Try it:
Retype only the lines at the head of the records, first through the one with "blue arrow: (164, 200) -> (240, 276), moved", exactly as written.

Material to process:

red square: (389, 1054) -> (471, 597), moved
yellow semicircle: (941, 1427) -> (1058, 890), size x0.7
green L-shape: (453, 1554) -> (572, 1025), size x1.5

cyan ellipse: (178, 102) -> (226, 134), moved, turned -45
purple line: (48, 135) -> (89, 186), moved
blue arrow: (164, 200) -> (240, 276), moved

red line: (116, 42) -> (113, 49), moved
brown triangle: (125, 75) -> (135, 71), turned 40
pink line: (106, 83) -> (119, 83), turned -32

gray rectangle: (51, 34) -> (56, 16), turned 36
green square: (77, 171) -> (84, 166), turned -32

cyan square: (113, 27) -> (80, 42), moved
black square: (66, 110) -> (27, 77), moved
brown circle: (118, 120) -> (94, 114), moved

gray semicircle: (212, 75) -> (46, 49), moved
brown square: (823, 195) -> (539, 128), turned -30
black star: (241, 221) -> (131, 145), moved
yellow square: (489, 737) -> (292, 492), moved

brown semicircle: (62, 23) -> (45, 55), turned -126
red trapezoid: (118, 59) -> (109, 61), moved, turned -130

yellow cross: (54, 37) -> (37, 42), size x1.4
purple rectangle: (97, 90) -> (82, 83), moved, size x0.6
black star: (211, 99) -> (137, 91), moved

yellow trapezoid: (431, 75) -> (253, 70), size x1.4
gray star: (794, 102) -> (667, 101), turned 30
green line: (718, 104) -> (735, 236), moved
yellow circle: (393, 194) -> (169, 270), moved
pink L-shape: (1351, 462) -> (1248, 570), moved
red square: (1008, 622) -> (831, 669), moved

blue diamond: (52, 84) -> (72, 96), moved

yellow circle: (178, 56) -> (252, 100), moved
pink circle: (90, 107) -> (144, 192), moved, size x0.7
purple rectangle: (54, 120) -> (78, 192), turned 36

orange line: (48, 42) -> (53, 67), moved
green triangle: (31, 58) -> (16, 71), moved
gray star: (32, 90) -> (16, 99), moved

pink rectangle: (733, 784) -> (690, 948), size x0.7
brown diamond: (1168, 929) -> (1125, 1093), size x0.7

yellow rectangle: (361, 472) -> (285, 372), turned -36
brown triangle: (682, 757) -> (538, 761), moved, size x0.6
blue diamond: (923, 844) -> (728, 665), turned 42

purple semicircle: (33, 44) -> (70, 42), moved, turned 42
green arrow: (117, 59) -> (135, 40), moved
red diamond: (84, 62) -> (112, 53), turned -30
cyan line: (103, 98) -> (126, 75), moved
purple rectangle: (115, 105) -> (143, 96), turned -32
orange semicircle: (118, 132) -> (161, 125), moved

Reply:
red square: (389, 1054) -> (471, 597), moved
yellow semicircle: (941, 1427) -> (1058, 890), size x0.7
green L-shape: (453, 1554) -> (572, 1025), size x1.5

cyan ellipse: (178, 102) -> (226, 134), moved, turned -45
purple line: (48, 135) -> (89, 186), moved
blue arrow: (164, 200) -> (240, 276), moved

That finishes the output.